**Information supplied**
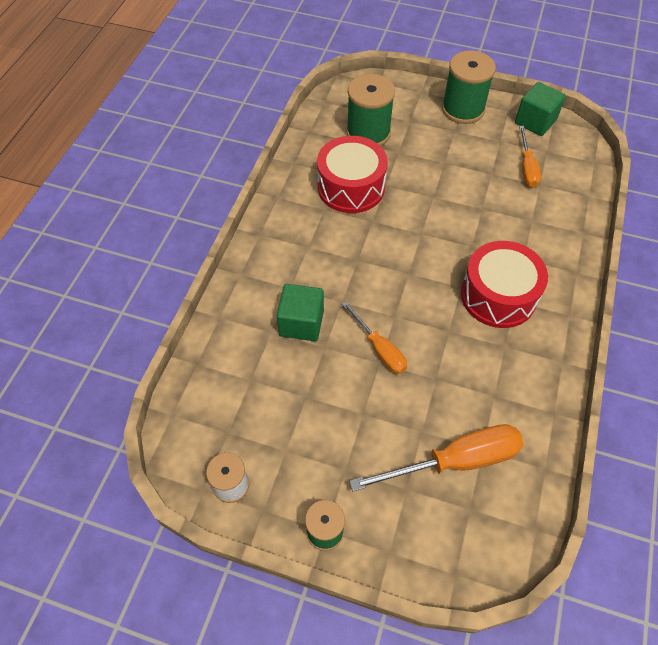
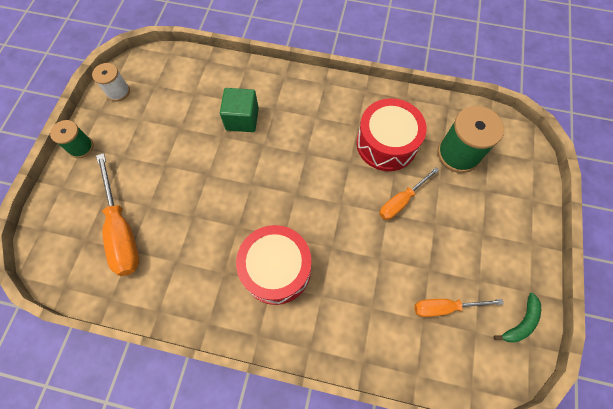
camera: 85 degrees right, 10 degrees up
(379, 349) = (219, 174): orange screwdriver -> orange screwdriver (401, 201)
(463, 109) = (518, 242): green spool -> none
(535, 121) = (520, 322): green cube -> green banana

**Work to complete**
Give only the number of lines in the preceding material that contain the string "green".

**Result of this task**
2